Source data
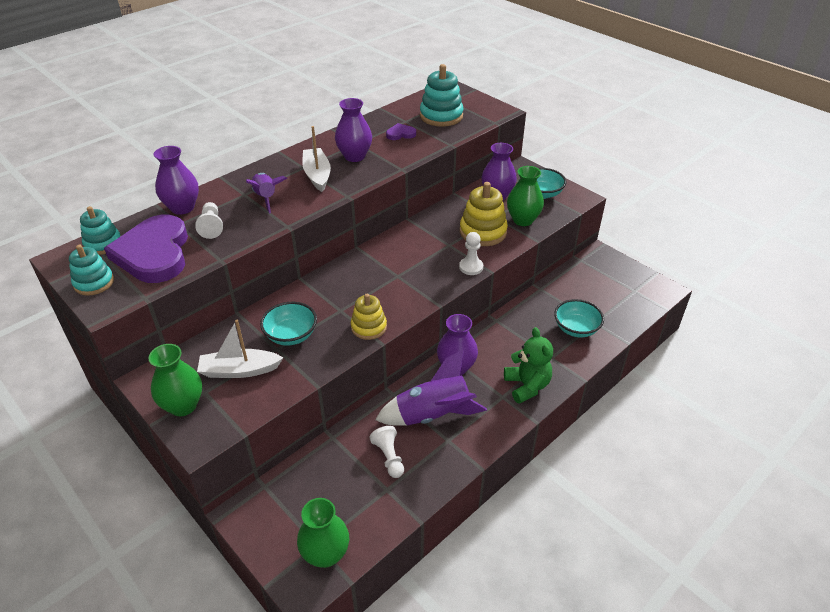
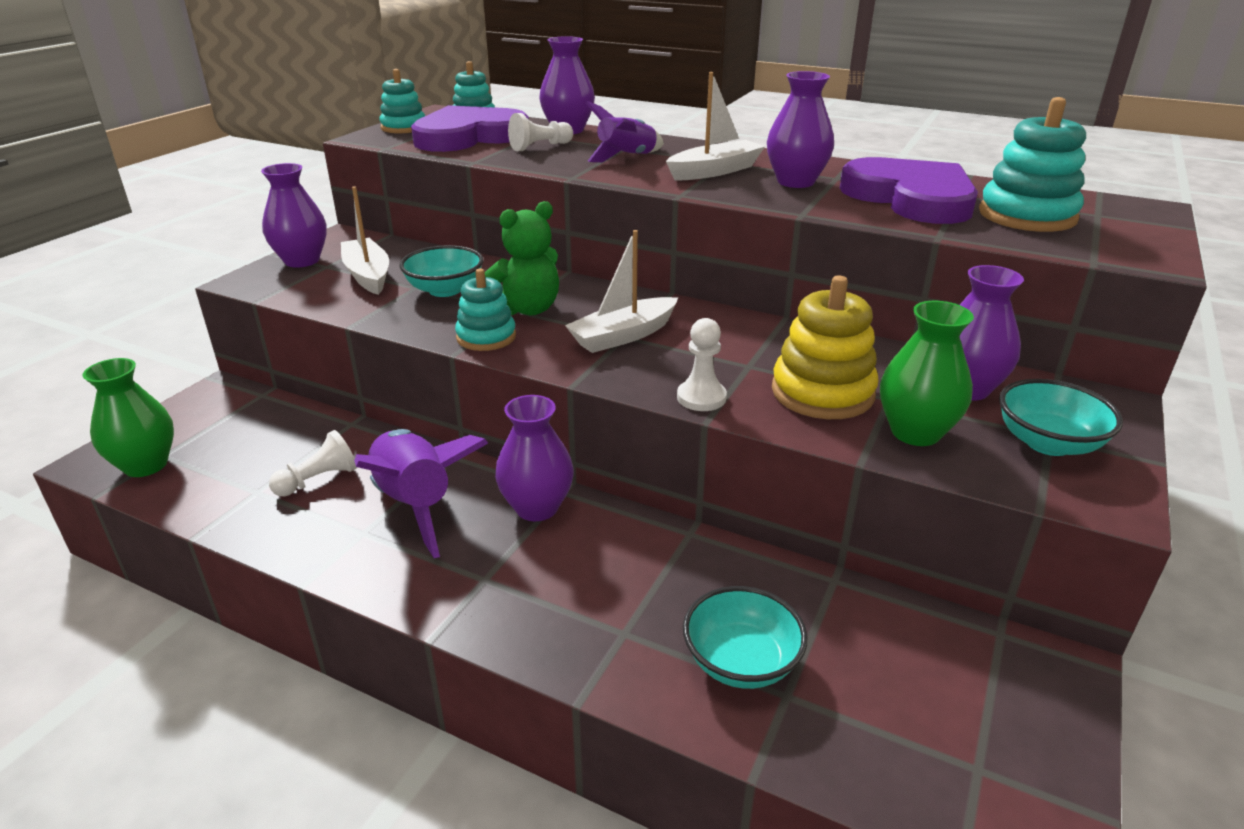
camera: 70 degrees right, 10 degrees down
(183, 405) = (302, 261): green vase -> purple vase
(369, 327) = (486, 337): yellow stacking toy -> turquoise stacking toy
(397, 276) = (623, 336): none -> white boat
(400, 134) = (911, 198): purple heart -> purple heart, size x2.43
(527, 386) = (524, 608): green teddy bear -> green teddy bear (527, 309)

WHAT TO WORK ON
Print from the line containing "(400, 134) = (911, 198): purple" to the last line above, exactly as written.

ANSWER TO THIS EXERCISE
(400, 134) = (911, 198): purple heart -> purple heart, size x2.43
(527, 386) = (524, 608): green teddy bear -> green teddy bear (527, 309)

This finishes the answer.